> [PROBLEM]:
What you return must match the records exactly, line for line.

═══ EXERCISE INPUT ═══

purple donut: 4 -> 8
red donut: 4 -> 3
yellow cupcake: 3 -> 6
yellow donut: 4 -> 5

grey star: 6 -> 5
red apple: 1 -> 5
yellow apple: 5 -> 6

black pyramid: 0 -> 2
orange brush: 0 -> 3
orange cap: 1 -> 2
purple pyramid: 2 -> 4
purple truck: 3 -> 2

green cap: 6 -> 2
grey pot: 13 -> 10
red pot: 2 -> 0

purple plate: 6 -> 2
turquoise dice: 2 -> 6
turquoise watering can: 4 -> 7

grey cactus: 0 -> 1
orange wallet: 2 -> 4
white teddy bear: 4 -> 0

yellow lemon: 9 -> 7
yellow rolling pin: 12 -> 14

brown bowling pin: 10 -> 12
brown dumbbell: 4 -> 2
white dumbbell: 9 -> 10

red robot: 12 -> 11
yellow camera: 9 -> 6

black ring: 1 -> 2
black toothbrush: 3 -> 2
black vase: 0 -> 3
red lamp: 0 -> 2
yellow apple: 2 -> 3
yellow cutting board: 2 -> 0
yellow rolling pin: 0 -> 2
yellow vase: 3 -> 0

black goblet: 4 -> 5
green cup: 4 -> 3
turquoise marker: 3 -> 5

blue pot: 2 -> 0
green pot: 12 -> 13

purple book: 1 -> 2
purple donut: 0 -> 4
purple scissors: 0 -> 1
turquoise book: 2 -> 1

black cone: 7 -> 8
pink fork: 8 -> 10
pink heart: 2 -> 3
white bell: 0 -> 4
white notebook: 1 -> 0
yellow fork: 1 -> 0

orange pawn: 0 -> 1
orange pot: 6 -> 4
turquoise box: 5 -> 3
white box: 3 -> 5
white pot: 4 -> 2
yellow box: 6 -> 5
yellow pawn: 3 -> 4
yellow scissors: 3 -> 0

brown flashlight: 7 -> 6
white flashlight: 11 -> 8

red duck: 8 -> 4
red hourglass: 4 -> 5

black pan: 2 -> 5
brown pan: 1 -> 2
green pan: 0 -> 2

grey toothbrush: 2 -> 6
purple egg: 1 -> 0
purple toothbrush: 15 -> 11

═══

> [WRITTEN RESPONSE]:
purple donut: 4 -> 8
red donut: 4 -> 3
yellow cupcake: 3 -> 6
yellow donut: 4 -> 5

grey star: 6 -> 5
red apple: 1 -> 5
yellow apple: 5 -> 6

black pyramid: 0 -> 2
orange brush: 0 -> 3
orange cap: 1 -> 2
purple pyramid: 2 -> 4
purple truck: 3 -> 2

green cap: 6 -> 2
grey pot: 13 -> 10
red pot: 2 -> 0

purple plate: 6 -> 2
turquoise dice: 2 -> 6
turquoise watering can: 4 -> 7

grey cactus: 0 -> 1
orange wallet: 2 -> 4
white teddy bear: 4 -> 0

yellow lemon: 9 -> 7
yellow rolling pin: 12 -> 14

brown bowling pin: 10 -> 12
brown dumbbell: 4 -> 2
white dumbbell: 9 -> 10

red robot: 12 -> 11
yellow camera: 9 -> 6

black ring: 1 -> 2
black toothbrush: 3 -> 2
black vase: 0 -> 3
red lamp: 0 -> 2
yellow apple: 2 -> 3
yellow cutting board: 2 -> 0
yellow rolling pin: 0 -> 2
yellow vase: 3 -> 0

black goblet: 4 -> 5
green cup: 4 -> 3
turquoise marker: 3 -> 5

blue pot: 2 -> 0
green pot: 12 -> 13

purple book: 1 -> 2
purple donut: 0 -> 4
purple scissors: 0 -> 1
turquoise book: 2 -> 1

black cone: 7 -> 8
pink fork: 8 -> 10
pink heart: 2 -> 3
white bell: 0 -> 4
white notebook: 1 -> 0
yellow fork: 1 -> 0

orange pawn: 0 -> 1
orange pot: 6 -> 4
turquoise box: 5 -> 3
white box: 3 -> 5
white pot: 4 -> 2
yellow box: 6 -> 5
yellow pawn: 3 -> 4
yellow scissors: 3 -> 0

brown flashlight: 7 -> 6
white flashlight: 11 -> 8

red duck: 8 -> 4
red hourglass: 4 -> 5

black pan: 2 -> 5
brown pan: 1 -> 2
green pan: 0 -> 2

grey toothbrush: 2 -> 6
purple egg: 1 -> 0
purple toothbrush: 15 -> 11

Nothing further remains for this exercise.